(Change detection data):
____________
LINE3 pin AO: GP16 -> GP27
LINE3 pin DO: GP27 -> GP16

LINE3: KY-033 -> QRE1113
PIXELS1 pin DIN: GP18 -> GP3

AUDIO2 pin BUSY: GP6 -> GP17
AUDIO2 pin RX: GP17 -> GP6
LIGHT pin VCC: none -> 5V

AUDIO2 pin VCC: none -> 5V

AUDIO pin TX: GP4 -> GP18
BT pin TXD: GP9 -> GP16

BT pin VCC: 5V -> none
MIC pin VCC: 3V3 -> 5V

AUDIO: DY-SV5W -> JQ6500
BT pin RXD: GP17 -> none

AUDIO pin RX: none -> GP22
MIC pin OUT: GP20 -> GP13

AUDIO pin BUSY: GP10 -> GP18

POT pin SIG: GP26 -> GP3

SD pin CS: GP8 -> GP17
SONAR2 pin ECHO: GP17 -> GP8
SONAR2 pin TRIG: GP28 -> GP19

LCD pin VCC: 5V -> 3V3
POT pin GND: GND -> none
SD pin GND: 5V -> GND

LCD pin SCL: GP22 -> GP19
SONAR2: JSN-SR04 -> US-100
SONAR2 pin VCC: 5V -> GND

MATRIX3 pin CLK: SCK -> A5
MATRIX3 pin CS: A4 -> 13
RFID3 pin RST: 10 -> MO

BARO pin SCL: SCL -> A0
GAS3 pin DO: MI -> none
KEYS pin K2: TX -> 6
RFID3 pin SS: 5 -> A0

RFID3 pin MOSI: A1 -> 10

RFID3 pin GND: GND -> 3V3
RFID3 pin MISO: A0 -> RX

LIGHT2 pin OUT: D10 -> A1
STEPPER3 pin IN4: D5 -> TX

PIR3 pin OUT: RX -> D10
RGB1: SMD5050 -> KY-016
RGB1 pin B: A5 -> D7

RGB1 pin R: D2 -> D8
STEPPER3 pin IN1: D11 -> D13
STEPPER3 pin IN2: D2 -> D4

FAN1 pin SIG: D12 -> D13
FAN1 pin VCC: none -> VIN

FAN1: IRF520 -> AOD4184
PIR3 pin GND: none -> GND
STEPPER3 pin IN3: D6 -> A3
____________
(Assigned task): The lines to set down, exactly and with both ends included, run from the one containing "LCD pin SCL: GP22 -> GP19" to the last line of the data above.

(Response area):
LCD pin SCL: GP22 -> GP19
SONAR2: JSN-SR04 -> US-100
SONAR2 pin VCC: 5V -> GND

MATRIX3 pin CLK: SCK -> A5
MATRIX3 pin CS: A4 -> 13
RFID3 pin RST: 10 -> MO

BARO pin SCL: SCL -> A0
GAS3 pin DO: MI -> none
KEYS pin K2: TX -> 6
RFID3 pin SS: 5 -> A0

RFID3 pin MOSI: A1 -> 10

RFID3 pin GND: GND -> 3V3
RFID3 pin MISO: A0 -> RX

LIGHT2 pin OUT: D10 -> A1
STEPPER3 pin IN4: D5 -> TX

PIR3 pin OUT: RX -> D10
RGB1: SMD5050 -> KY-016
RGB1 pin B: A5 -> D7

RGB1 pin R: D2 -> D8
STEPPER3 pin IN1: D11 -> D13
STEPPER3 pin IN2: D2 -> D4

FAN1 pin SIG: D12 -> D13
FAN1 pin VCC: none -> VIN

FAN1: IRF520 -> AOD4184
PIR3 pin GND: none -> GND
STEPPER3 pin IN3: D6 -> A3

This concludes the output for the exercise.